**Work task**.
Look below for the line that contains "red capsule: 5 -> 6", then copy it and each following line exactly, through and including the line that contains "white can: 6 -> 4".

**Task material**.
= Beginning of Section =

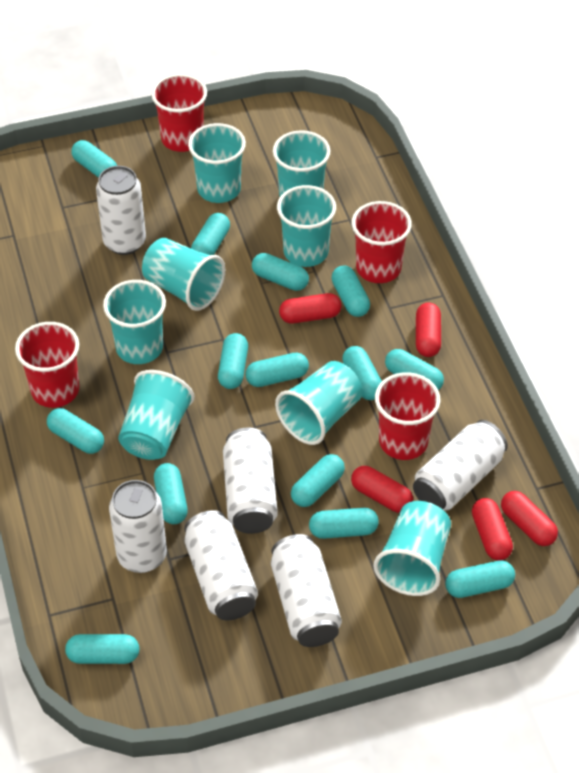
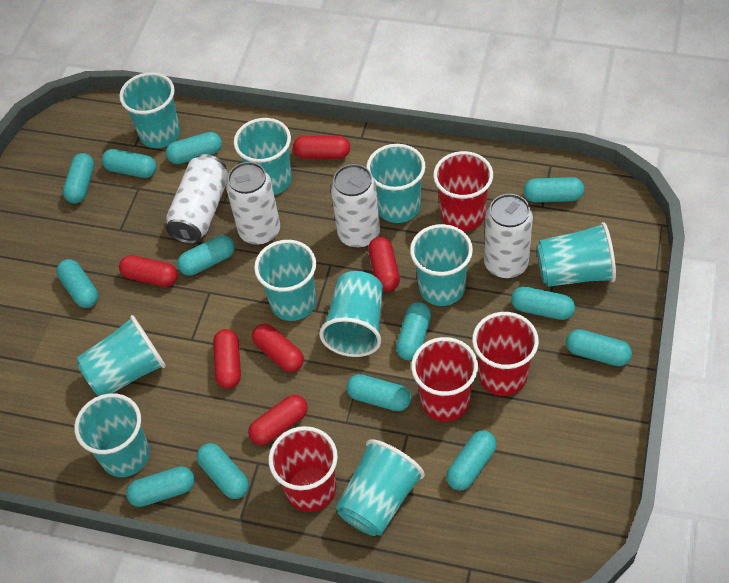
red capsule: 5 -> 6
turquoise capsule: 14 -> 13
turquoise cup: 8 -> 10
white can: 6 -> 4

= End of Section =
= Beginning of Section =

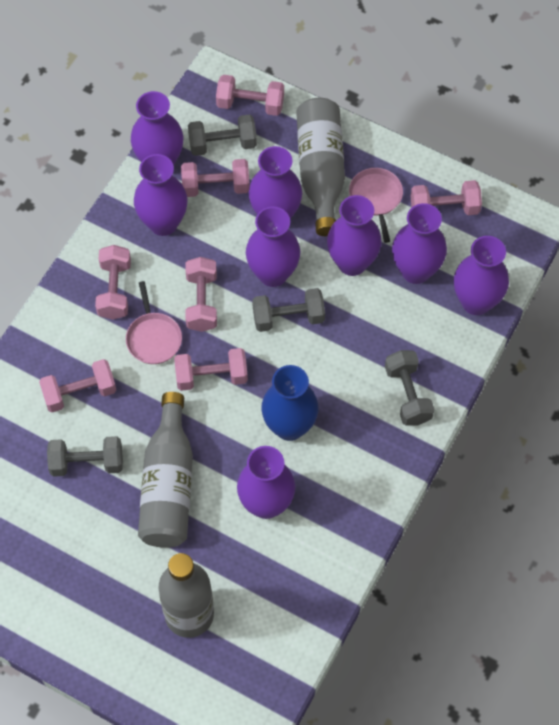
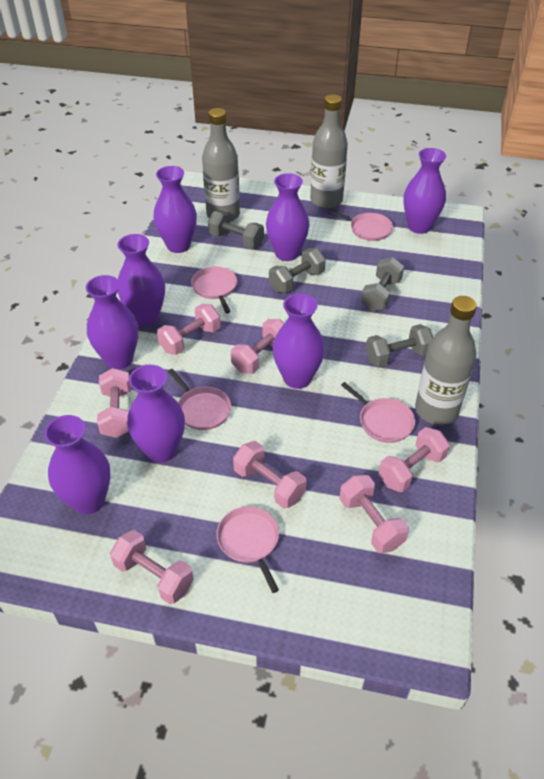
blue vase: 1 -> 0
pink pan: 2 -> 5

= End of Section =

**Solution to this problem**.
red capsule: 5 -> 6
turquoise capsule: 14 -> 13
turquoise cup: 8 -> 10
white can: 6 -> 4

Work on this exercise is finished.